_EXERCISE DIRECTIONS_.
Exact copy without images: repeat every entry as written.

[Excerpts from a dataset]

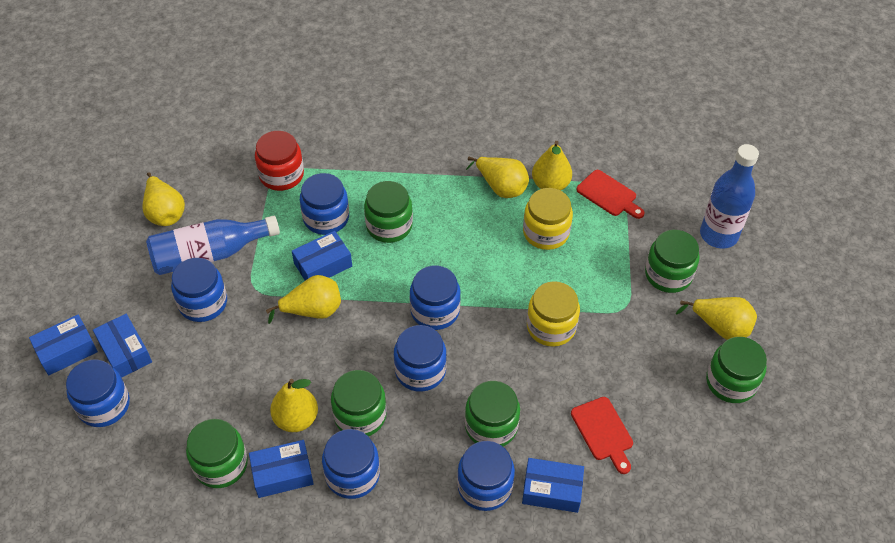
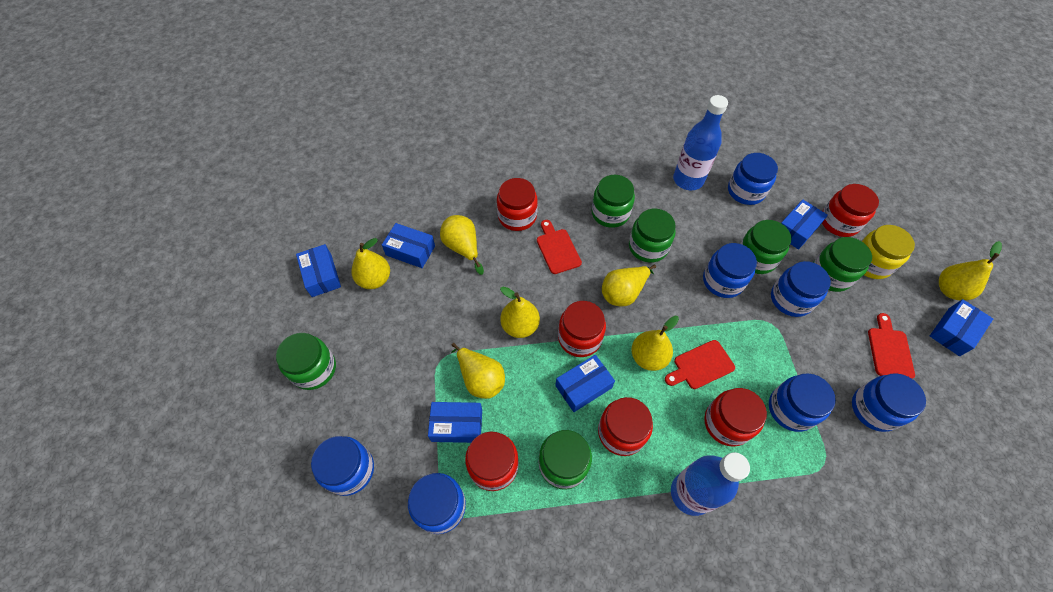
blue box: 5 -> 6
red cutting board: 2 -> 3
red jar: 1 -> 6
yellow jar: 2 -> 1
yellow pear: 6 -> 7

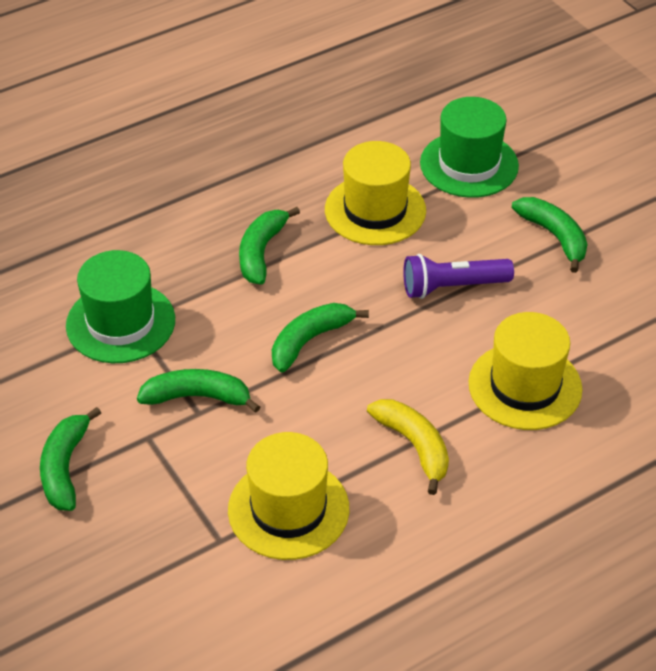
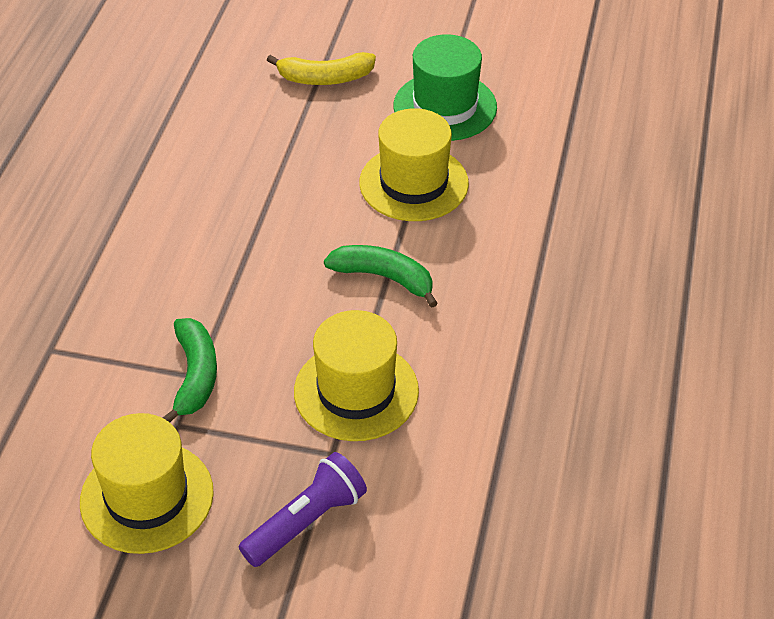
green banana: 5 -> 2
green hat: 2 -> 1

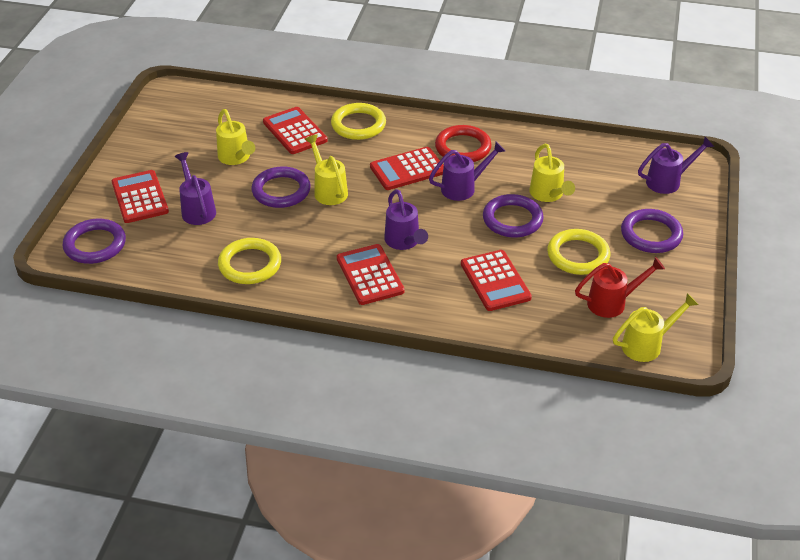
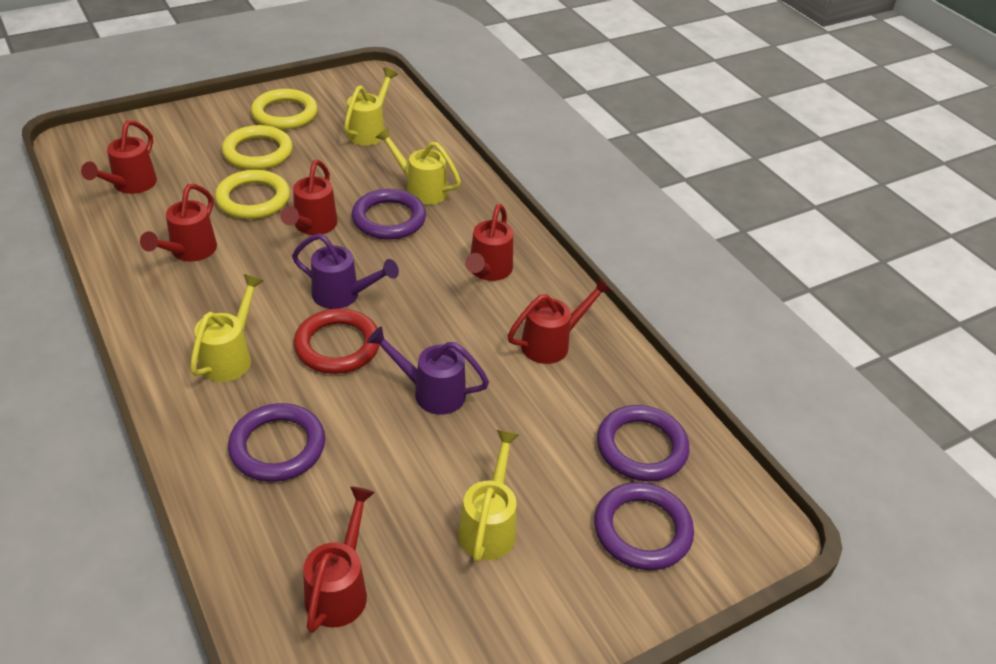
purple watering can: 4 -> 2
red calculator: 5 -> 0
red watering can: 1 -> 6

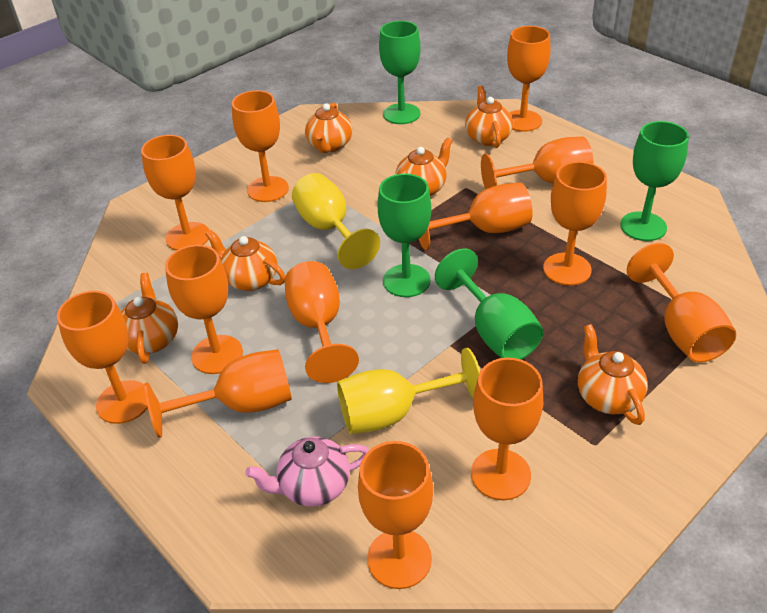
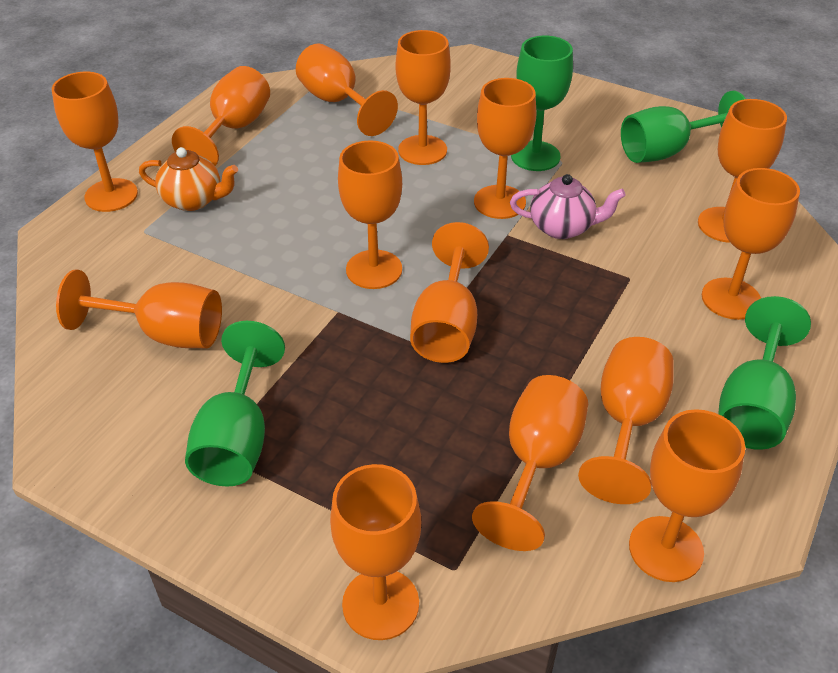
orange goblet: 13 -> 14
orange teapot: 6 -> 1
yellow goblet: 2 -> 0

_OUTPUT OF THE TASK_.
blue box: 5 -> 6
red cutting board: 2 -> 3
red jar: 1 -> 6
yellow jar: 2 -> 1
yellow pear: 6 -> 7

green banana: 5 -> 2
green hat: 2 -> 1

purple watering can: 4 -> 2
red calculator: 5 -> 0
red watering can: 1 -> 6

orange goblet: 13 -> 14
orange teapot: 6 -> 1
yellow goblet: 2 -> 0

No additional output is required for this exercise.